(Object state change records)
**********

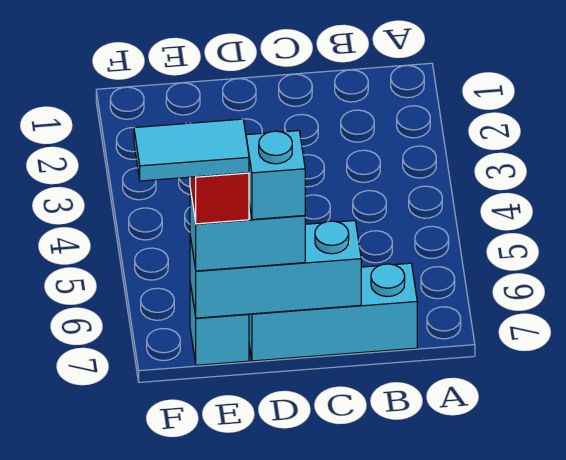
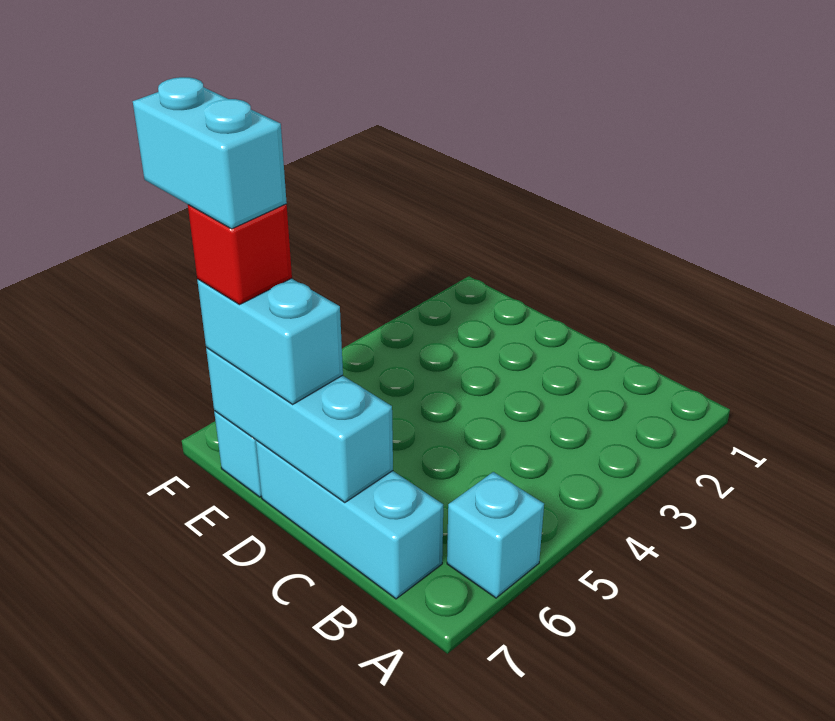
cyan 1x1 brick [246,131,305,220] -> cyan 1x1 brick moved to [447,472,544,598]
cyan 1x2 tile [134,119,249,181] -> cyan 1x2 brick [133,77,287,229]

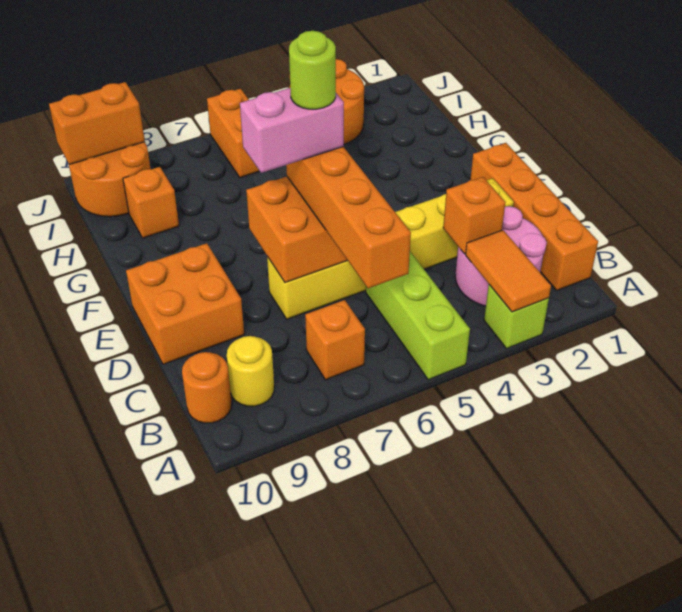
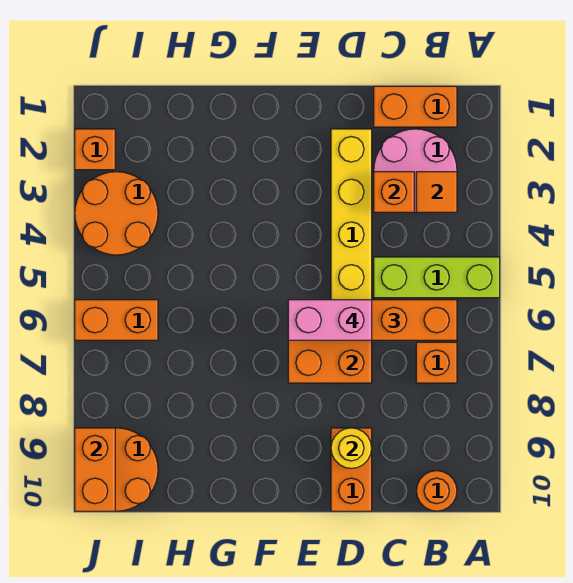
lime 1x1 brick [484,285,549,349] -> none
orange 1x2 tile [466,230,551,312] -> orange 1x1 tile [416,172,457,212]
orange 1x4 brick [470,143,598,290] -> orange 1x2 brick [374,86,457,127]
yellow 1x1 round brick [227,336,274,406] -> yellow 1x1 round brick moved to [331,428,372,468]
orange 2x2 brick [126,243,244,364] -> orange 1x2 brick [331,428,372,511]
pink 1x2 brick [240,88,344,173] -> pink 1x2 brick turned to [288,300,372,340]
lime 1x1 round brick [289,31,336,109] -> none
orange 1x1 brick [123,167,179,238] -> orange 1x1 brick moved to [75,129,115,170]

**********

**Problem details**:
Look above for the line containing "orange 1x4 brick"; copy from it through the last line, exactly, and nothing more.

**Result of this exercise**:
orange 1x4 brick [470,143,598,290] -> orange 1x2 brick [374,86,457,127]
yellow 1x1 round brick [227,336,274,406] -> yellow 1x1 round brick moved to [331,428,372,468]
orange 2x2 brick [126,243,244,364] -> orange 1x2 brick [331,428,372,511]
pink 1x2 brick [240,88,344,173] -> pink 1x2 brick turned to [288,300,372,340]
lime 1x1 round brick [289,31,336,109] -> none
orange 1x1 brick [123,167,179,238] -> orange 1x1 brick moved to [75,129,115,170]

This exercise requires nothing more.